-- Saved data entries --

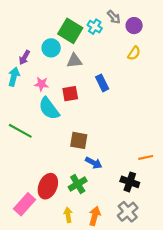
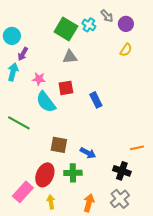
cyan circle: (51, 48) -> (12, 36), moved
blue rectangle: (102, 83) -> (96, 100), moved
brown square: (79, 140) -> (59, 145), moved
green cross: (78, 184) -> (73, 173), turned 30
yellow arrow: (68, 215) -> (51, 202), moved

-- PROBLEM TO WORK ON --
For your answer, write out the data exactly and drop every picture.

-- WRITTEN RESPONSE --
cyan circle: (51, 48) -> (12, 36), moved
blue rectangle: (102, 83) -> (96, 100), moved
brown square: (79, 140) -> (59, 145), moved
green cross: (78, 184) -> (73, 173), turned 30
yellow arrow: (68, 215) -> (51, 202), moved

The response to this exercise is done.